WORK REQUIRED: Each record below is to be output unchanged, and any picture is to be dropped.

══ THE INPUT ══

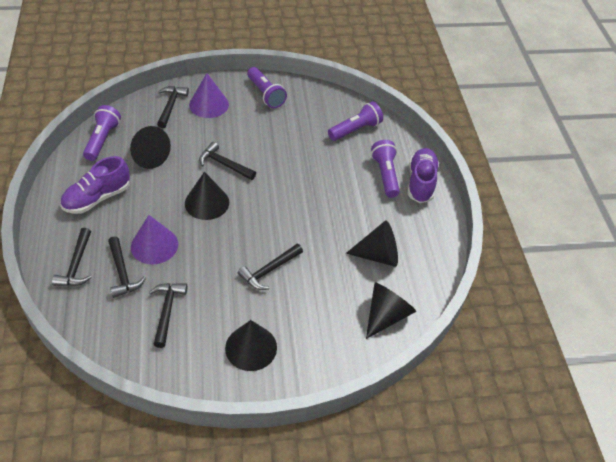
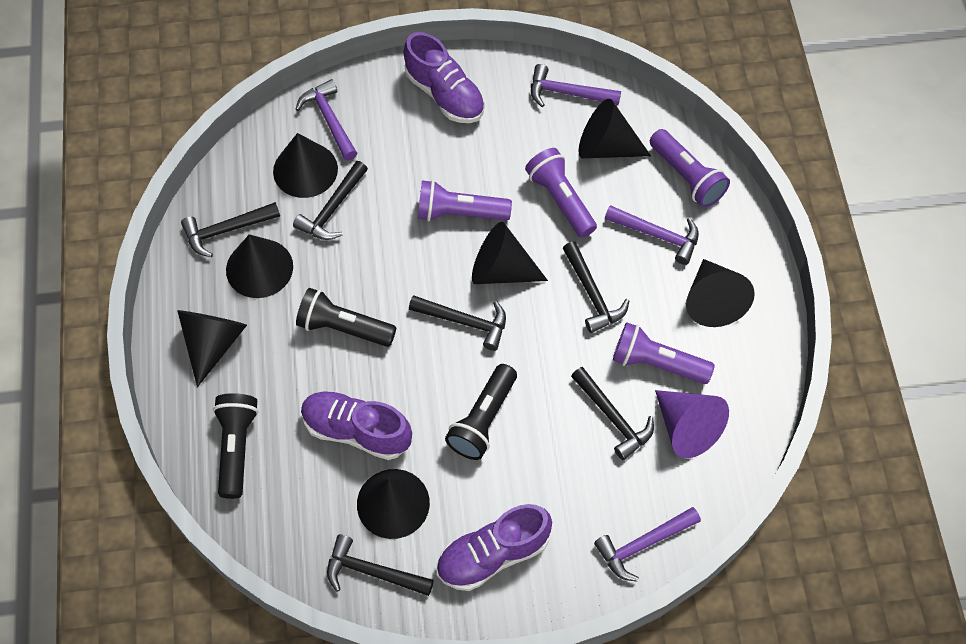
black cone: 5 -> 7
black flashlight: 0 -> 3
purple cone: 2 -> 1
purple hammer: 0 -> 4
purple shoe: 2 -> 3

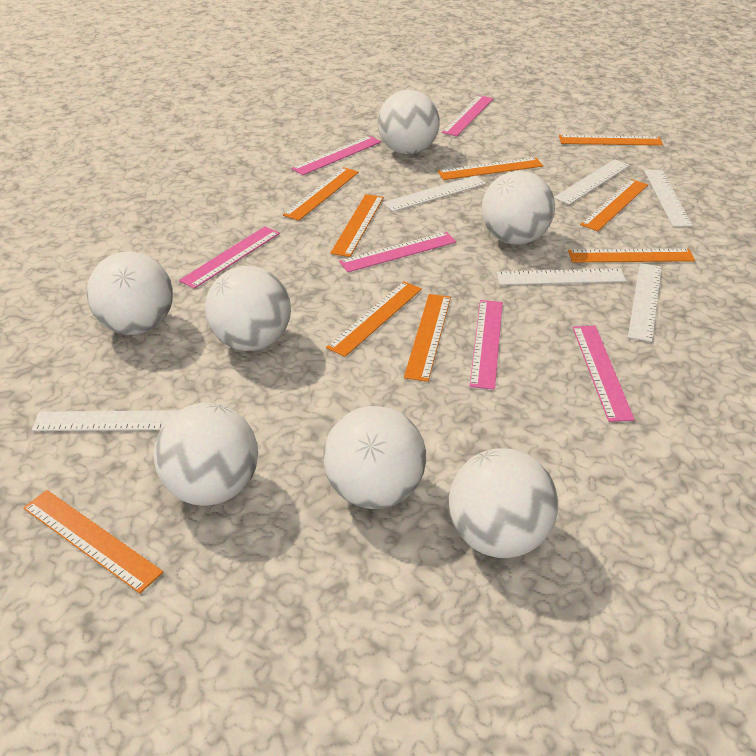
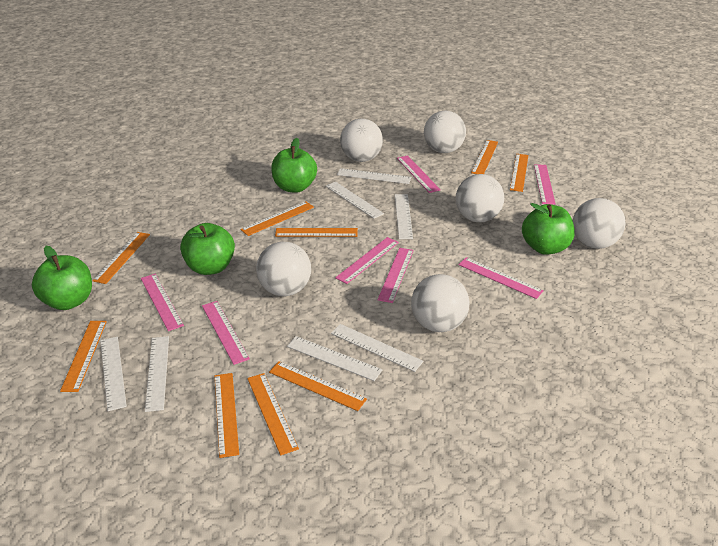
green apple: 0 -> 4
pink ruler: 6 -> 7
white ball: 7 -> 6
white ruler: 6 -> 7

═══

EXERCISE RESULT:
black cone: 5 -> 7
black flashlight: 0 -> 3
purple cone: 2 -> 1
purple hammer: 0 -> 4
purple shoe: 2 -> 3

green apple: 0 -> 4
pink ruler: 6 -> 7
white ball: 7 -> 6
white ruler: 6 -> 7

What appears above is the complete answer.